#### Instructions for the task
Copy out the lines of the records below, and only those lines, from the one with "black brick A2:A3" through the one with "orange brick G8:H8", exactly as they appear.

#### Available data

——————————

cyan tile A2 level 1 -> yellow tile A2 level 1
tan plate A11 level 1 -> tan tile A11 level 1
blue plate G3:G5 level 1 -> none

——————————

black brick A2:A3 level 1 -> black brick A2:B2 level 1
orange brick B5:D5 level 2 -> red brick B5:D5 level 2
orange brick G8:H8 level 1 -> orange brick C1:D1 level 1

——————————

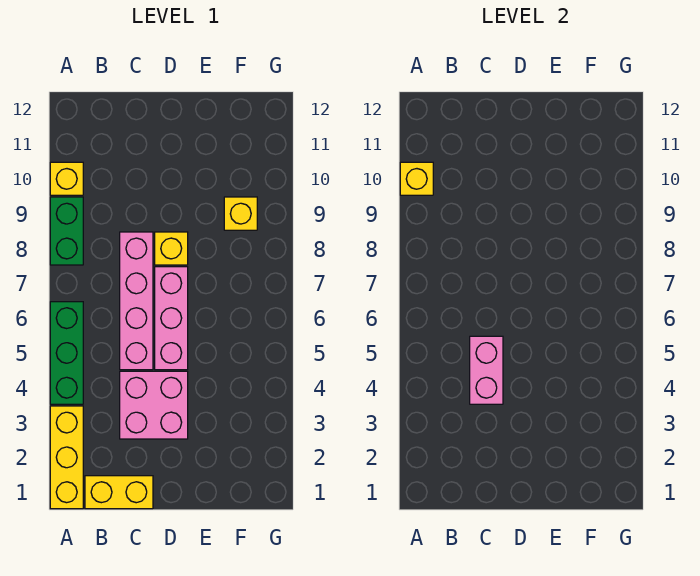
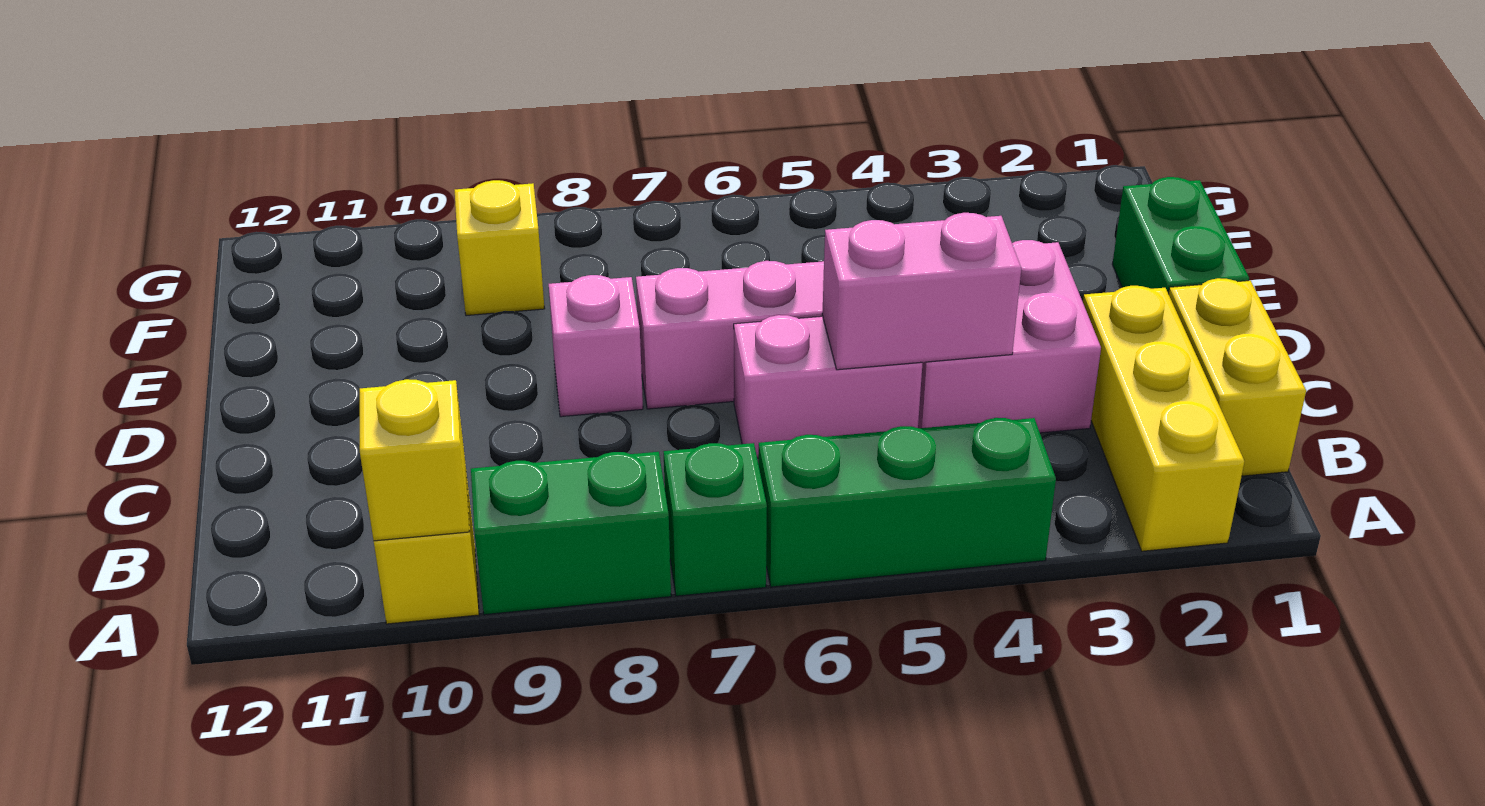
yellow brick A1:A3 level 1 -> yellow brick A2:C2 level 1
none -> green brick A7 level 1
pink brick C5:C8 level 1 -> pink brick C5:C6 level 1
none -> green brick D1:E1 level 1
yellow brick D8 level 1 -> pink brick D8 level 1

——————————

#### Solution to the exercise
black brick A2:A3 level 1 -> black brick A2:B2 level 1
orange brick B5:D5 level 2 -> red brick B5:D5 level 2
orange brick G8:H8 level 1 -> orange brick C1:D1 level 1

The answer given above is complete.